§ WHAT TO DO
Without including any images, set down the records below exactly.

§ EXCERPTED DATA
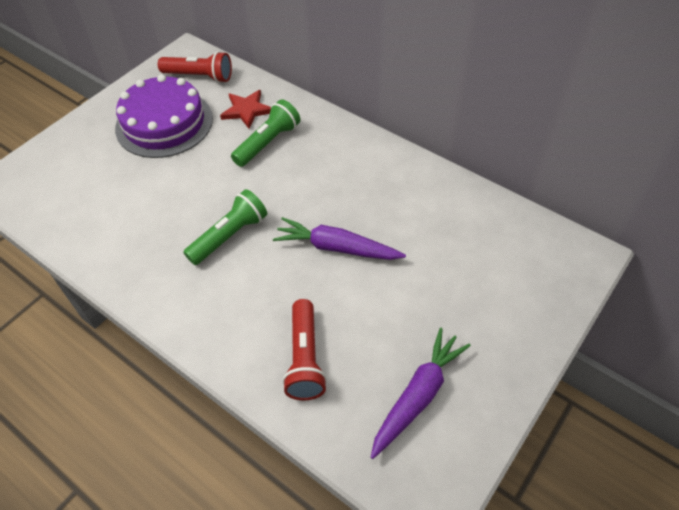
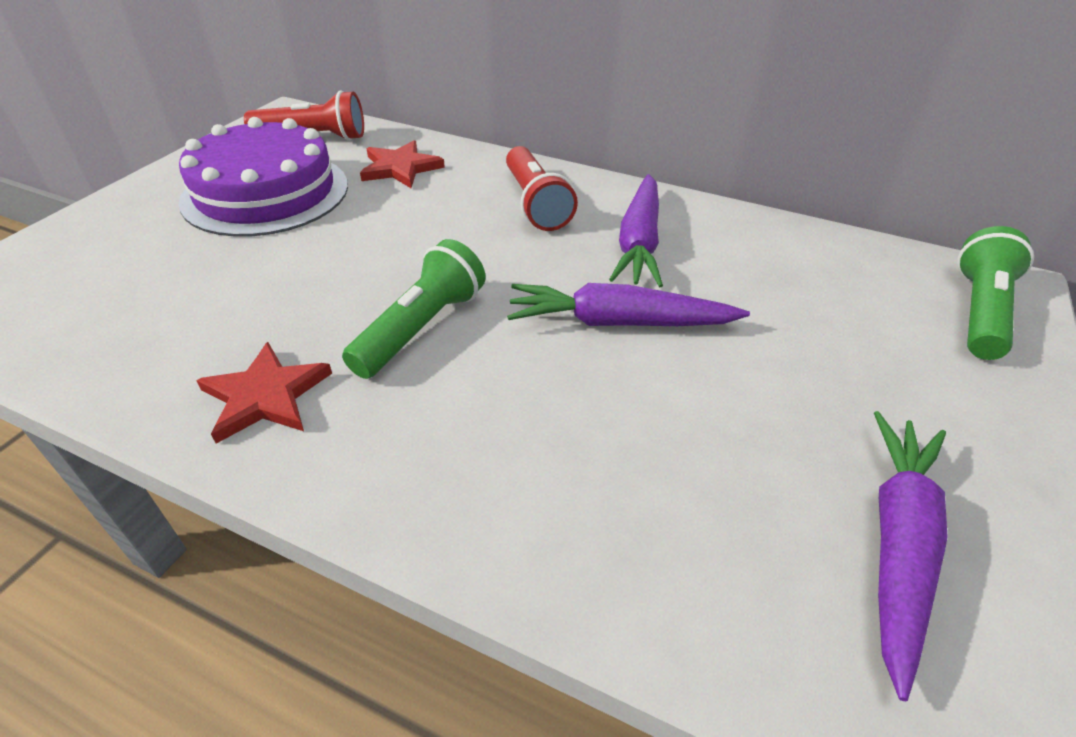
camera: 15 degrees left, 10 degrees down
(146, 266) = (266, 396): none -> red star
(268, 143) = (447, 201): green flashlight -> green flashlight (979, 311)
(305, 358) = (642, 512): red flashlight -> red flashlight (535, 203)
(372, 190) = (639, 242): none -> purple carrot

§ SOLUTION TO THIS PROBLEM
camera: 15 degrees left, 10 degrees down
(146, 266) = (266, 396): none -> red star
(268, 143) = (447, 201): green flashlight -> green flashlight (979, 311)
(305, 358) = (642, 512): red flashlight -> red flashlight (535, 203)
(372, 190) = (639, 242): none -> purple carrot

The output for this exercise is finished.